THE TASK
Leaving the images aside, transcribe all the data below exactly.

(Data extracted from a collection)
□ □ □ □
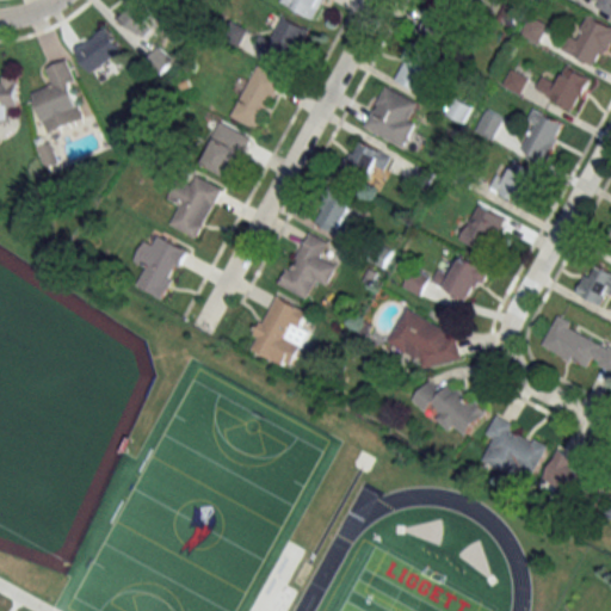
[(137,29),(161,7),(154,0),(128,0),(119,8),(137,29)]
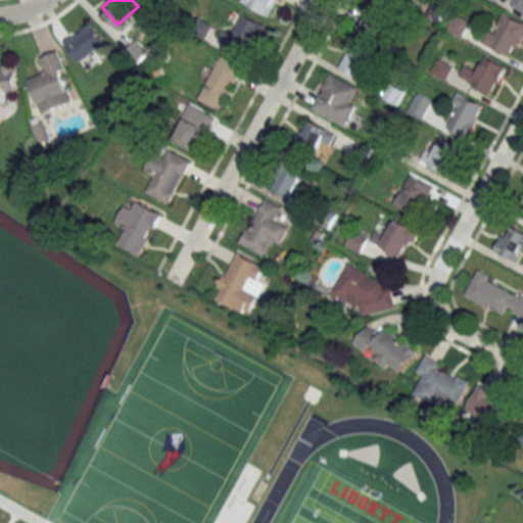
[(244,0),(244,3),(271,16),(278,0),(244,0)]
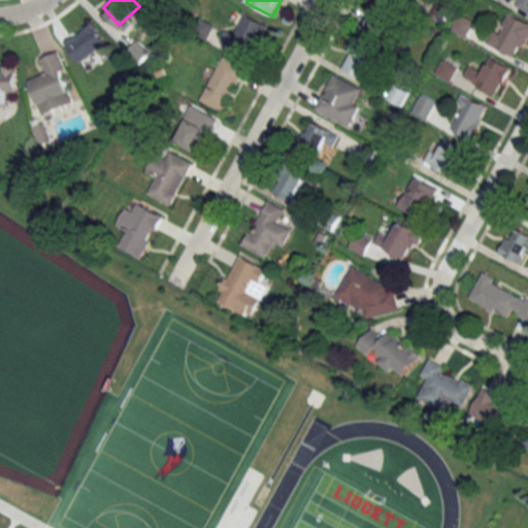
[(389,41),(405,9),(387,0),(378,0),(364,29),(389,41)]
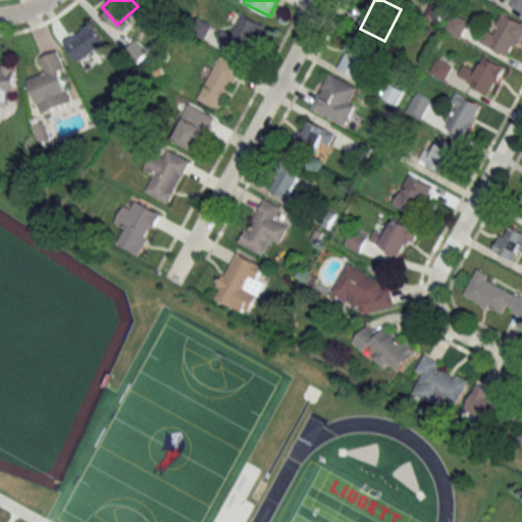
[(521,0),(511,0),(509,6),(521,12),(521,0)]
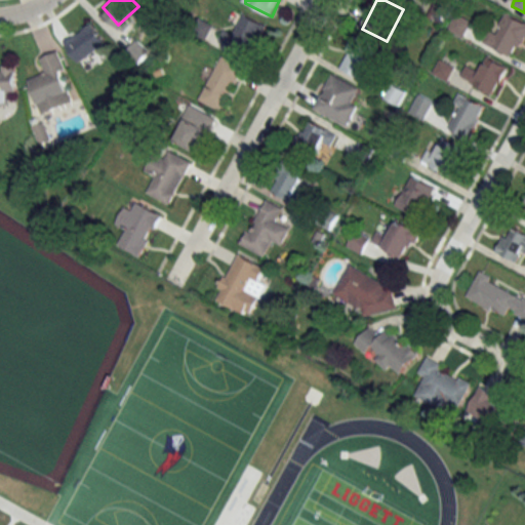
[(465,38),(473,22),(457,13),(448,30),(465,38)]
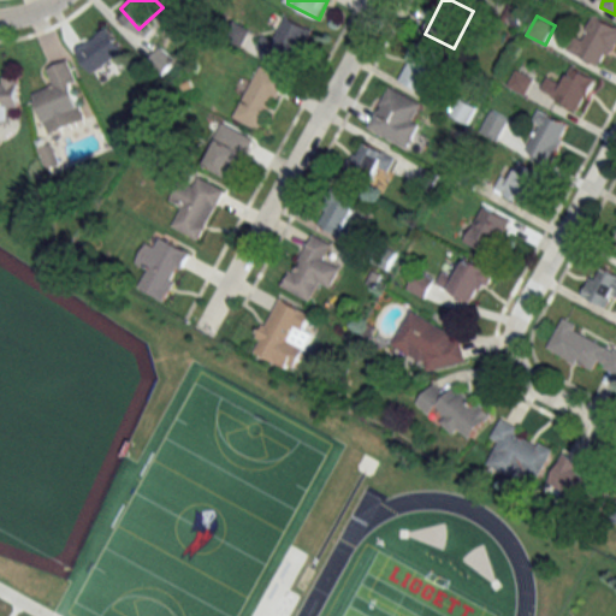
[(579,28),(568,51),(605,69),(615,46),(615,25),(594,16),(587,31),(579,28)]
□ □ □ □
RESPONSE
[(137,29),(161,7),(154,0),(128,0),(119,8),(137,29)]
[(244,0),(244,3),(271,16),(278,0),(244,0)]
[(389,41),(405,9),(387,0),(378,0),(364,29),(389,41)]
[(521,0),(511,0),(509,6),(521,12),(521,0)]
[(465,38),(473,22),(457,13),(448,30),(465,38)]
[(579,28),(568,51),(605,69),(615,46),(615,25),(594,16),(587,31),(579,28)]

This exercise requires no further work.